◆ **Information supplied**:
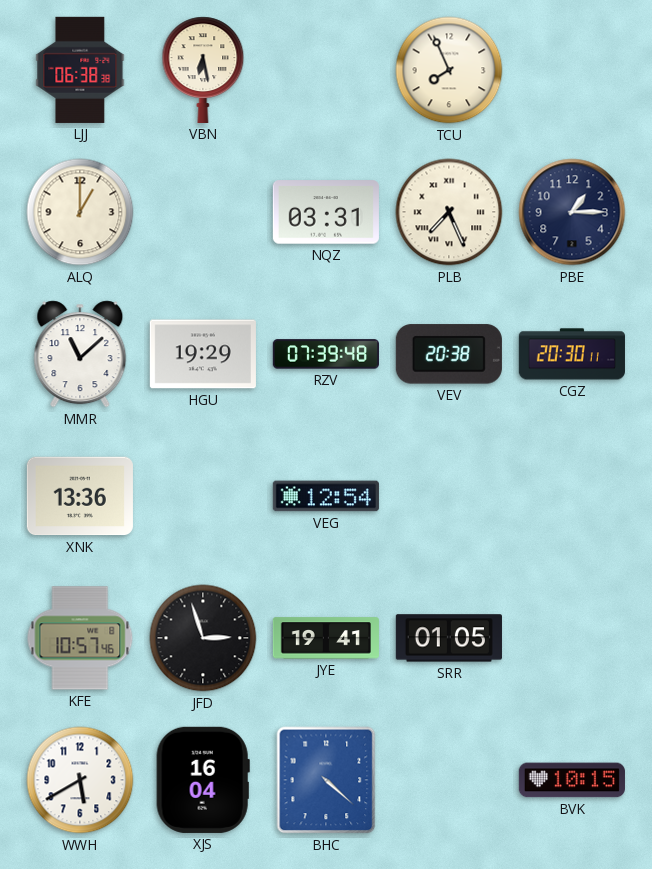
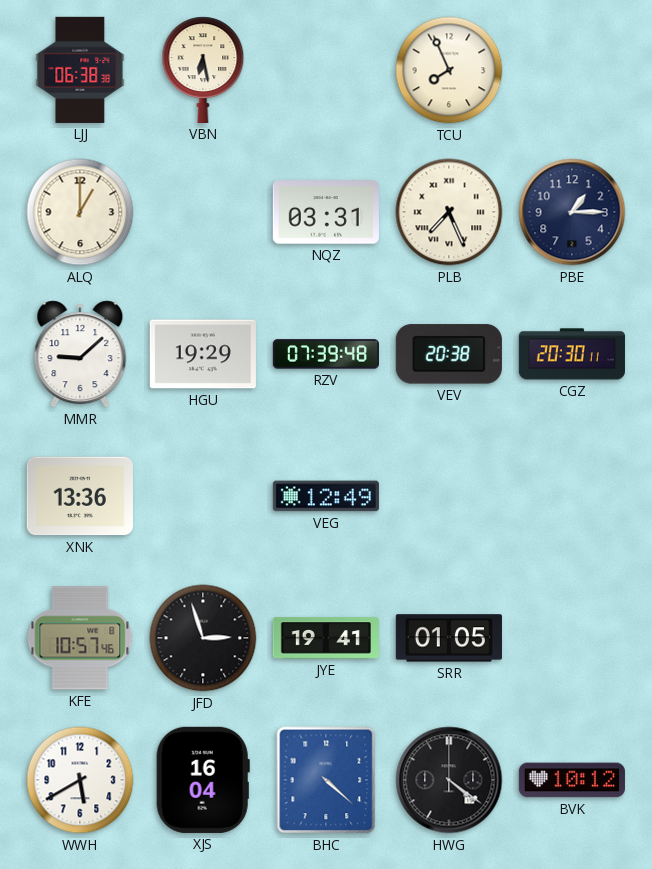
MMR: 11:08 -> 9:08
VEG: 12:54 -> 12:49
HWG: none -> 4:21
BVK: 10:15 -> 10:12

* * *

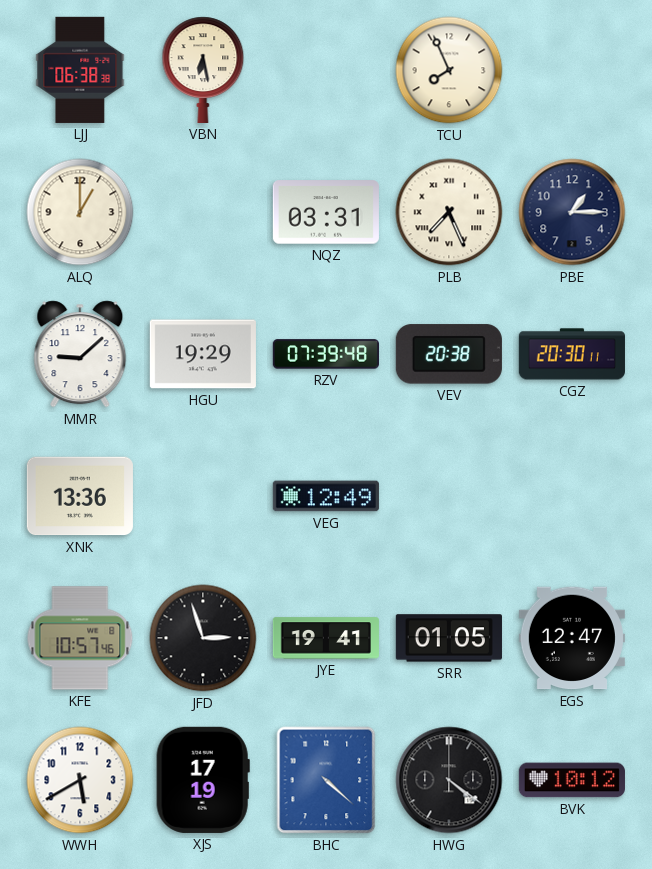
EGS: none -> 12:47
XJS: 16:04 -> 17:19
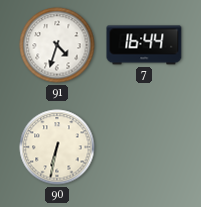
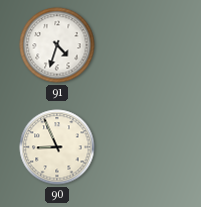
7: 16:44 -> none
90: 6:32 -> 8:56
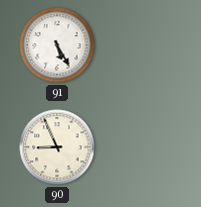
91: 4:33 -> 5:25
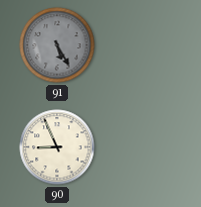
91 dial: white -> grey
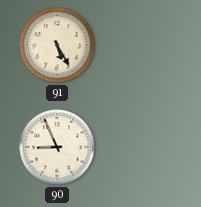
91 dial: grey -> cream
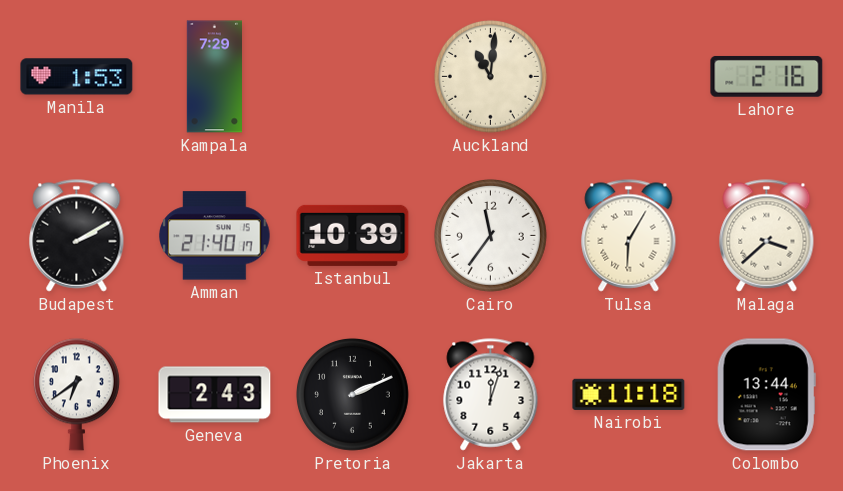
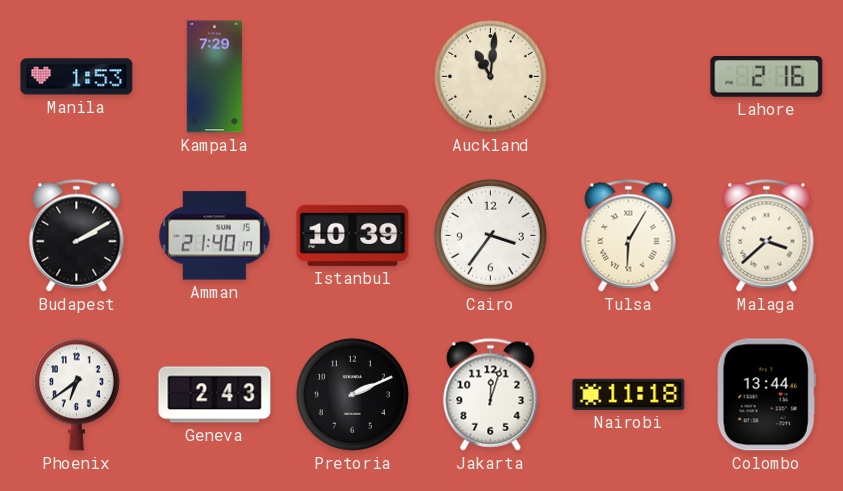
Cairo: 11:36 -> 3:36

◆ **Instruction**:
Could you rewrite the data between the lines holding "7: 16:44 -> none" and "Cairo: 11:36 -> 3:36", inclusive, as a numbered list with blank lines and pictures left out?

◆ **Answer to this exercise**:
1. 7: 16:44 -> none
2. 90: 6:32 -> 8:56
3. 91: 4:33 -> 5:25
4. 91 dial: white -> grey
5. 91 dial: grey -> cream
6. Cairo: 11:36 -> 3:36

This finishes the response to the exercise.